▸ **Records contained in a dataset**
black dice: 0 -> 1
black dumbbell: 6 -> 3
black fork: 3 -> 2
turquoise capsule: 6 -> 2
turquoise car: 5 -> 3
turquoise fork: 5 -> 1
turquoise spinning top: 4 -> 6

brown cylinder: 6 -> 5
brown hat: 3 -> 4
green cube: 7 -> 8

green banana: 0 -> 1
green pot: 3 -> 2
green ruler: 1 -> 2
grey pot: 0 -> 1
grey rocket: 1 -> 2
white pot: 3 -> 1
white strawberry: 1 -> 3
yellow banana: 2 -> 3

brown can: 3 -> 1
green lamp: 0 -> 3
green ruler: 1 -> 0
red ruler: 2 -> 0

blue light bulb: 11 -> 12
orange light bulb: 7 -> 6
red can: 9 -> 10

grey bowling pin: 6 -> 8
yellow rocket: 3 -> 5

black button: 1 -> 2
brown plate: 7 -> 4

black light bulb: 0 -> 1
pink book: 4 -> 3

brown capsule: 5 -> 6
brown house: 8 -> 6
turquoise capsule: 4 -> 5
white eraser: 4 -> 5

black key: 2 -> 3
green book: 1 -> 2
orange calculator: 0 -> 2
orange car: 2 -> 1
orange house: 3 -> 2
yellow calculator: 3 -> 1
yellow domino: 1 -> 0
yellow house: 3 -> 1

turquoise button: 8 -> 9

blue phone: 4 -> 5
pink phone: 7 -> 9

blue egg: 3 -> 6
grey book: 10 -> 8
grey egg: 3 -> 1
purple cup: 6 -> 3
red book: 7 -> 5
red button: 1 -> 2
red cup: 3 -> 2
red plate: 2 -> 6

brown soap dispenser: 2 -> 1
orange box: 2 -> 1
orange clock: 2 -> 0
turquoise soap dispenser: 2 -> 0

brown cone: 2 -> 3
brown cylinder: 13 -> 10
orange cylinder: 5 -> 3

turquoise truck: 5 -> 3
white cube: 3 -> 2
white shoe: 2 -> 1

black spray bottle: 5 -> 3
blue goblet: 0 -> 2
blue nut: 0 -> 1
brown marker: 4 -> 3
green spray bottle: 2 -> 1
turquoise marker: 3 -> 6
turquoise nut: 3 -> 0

▸ **WHAT TO WORK ON**
Write out, exactly as given, the line containing "grey book: 10 -> 8" and every line after it to the end of the records. Include nothing else.

▸ **EXERCISE RESULT**
grey book: 10 -> 8
grey egg: 3 -> 1
purple cup: 6 -> 3
red book: 7 -> 5
red button: 1 -> 2
red cup: 3 -> 2
red plate: 2 -> 6

brown soap dispenser: 2 -> 1
orange box: 2 -> 1
orange clock: 2 -> 0
turquoise soap dispenser: 2 -> 0

brown cone: 2 -> 3
brown cylinder: 13 -> 10
orange cylinder: 5 -> 3

turquoise truck: 5 -> 3
white cube: 3 -> 2
white shoe: 2 -> 1

black spray bottle: 5 -> 3
blue goblet: 0 -> 2
blue nut: 0 -> 1
brown marker: 4 -> 3
green spray bottle: 2 -> 1
turquoise marker: 3 -> 6
turquoise nut: 3 -> 0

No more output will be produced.